:: Exercise brief ::
Count all lines holding "love" in the data below and say the number, nothing more.

== Given information

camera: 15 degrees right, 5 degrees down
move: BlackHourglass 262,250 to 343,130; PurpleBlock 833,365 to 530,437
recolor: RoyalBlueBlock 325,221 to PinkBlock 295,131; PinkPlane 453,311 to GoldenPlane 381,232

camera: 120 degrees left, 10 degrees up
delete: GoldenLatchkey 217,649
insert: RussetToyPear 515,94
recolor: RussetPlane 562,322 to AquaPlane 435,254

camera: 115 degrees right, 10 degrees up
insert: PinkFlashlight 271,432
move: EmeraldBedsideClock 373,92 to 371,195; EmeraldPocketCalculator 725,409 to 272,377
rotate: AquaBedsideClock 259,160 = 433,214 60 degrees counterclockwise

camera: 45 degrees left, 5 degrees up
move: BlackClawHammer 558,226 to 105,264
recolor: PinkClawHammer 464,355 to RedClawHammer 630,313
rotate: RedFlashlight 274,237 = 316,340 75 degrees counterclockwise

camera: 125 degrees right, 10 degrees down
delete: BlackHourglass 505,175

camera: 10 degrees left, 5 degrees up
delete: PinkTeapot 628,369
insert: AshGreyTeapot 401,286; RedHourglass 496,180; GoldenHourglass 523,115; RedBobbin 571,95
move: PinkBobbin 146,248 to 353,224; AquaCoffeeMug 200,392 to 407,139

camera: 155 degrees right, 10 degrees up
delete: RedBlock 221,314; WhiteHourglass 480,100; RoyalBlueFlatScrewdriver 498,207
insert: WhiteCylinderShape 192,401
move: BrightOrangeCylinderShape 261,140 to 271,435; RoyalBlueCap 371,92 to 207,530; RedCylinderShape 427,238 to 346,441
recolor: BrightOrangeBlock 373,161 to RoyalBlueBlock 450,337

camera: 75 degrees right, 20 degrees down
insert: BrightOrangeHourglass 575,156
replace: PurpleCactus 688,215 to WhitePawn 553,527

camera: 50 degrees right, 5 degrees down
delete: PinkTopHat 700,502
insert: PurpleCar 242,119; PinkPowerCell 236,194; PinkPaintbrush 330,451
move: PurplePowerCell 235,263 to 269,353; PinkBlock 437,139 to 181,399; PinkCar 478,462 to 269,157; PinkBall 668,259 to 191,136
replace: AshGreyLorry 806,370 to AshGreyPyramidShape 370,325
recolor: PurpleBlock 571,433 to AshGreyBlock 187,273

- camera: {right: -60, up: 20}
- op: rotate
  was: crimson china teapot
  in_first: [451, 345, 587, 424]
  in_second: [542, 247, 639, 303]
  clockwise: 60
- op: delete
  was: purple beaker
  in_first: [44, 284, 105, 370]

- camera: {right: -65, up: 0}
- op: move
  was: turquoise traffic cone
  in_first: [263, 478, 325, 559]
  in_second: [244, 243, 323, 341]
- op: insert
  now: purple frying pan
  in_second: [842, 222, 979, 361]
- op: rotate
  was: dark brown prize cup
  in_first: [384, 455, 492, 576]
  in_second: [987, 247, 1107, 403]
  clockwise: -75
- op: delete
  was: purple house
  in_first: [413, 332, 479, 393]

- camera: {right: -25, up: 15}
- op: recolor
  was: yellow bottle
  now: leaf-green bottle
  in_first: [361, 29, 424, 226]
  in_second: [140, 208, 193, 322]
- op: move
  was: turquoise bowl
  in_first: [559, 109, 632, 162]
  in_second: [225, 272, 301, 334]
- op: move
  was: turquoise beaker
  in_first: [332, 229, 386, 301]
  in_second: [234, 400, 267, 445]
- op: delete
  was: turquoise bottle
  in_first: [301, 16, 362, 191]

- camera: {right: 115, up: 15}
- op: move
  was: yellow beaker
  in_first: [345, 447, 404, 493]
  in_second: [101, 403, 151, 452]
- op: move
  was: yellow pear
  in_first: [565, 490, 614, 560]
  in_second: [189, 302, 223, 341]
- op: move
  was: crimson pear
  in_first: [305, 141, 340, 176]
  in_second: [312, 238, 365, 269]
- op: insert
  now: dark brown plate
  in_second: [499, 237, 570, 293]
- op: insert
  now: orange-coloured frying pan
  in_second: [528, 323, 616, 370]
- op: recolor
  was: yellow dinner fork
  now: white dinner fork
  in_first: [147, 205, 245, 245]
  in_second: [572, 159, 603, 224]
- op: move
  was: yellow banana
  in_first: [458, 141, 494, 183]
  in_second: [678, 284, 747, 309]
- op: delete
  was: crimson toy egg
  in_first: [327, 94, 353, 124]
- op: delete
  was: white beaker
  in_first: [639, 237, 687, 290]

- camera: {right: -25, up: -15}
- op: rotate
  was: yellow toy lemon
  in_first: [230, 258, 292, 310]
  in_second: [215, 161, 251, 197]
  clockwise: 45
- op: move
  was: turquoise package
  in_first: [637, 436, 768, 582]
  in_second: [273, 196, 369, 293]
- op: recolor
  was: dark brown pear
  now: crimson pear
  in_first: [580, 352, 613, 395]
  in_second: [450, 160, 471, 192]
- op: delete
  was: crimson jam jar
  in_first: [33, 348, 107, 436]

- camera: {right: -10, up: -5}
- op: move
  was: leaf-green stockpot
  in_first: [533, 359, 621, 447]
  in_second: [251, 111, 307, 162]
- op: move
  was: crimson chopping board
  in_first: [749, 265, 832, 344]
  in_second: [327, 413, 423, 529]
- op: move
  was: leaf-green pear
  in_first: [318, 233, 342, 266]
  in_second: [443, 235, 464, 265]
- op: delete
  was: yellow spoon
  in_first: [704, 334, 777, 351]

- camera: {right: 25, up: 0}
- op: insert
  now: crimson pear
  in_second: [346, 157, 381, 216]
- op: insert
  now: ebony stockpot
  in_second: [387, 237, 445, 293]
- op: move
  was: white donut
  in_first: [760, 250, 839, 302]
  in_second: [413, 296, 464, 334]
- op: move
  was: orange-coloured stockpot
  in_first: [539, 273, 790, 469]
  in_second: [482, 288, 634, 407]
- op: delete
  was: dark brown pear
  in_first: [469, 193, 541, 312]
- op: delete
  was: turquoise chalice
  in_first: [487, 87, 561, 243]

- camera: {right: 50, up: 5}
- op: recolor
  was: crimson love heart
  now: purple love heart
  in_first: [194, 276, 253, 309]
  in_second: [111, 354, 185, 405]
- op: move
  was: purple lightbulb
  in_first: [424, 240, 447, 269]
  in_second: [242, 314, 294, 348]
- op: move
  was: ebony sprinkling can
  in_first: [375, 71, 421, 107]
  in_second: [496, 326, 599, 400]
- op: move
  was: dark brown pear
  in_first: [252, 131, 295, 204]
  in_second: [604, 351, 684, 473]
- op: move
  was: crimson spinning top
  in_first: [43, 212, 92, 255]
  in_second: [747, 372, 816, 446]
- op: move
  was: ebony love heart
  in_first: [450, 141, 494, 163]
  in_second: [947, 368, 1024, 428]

====

:: Problem solution ::
3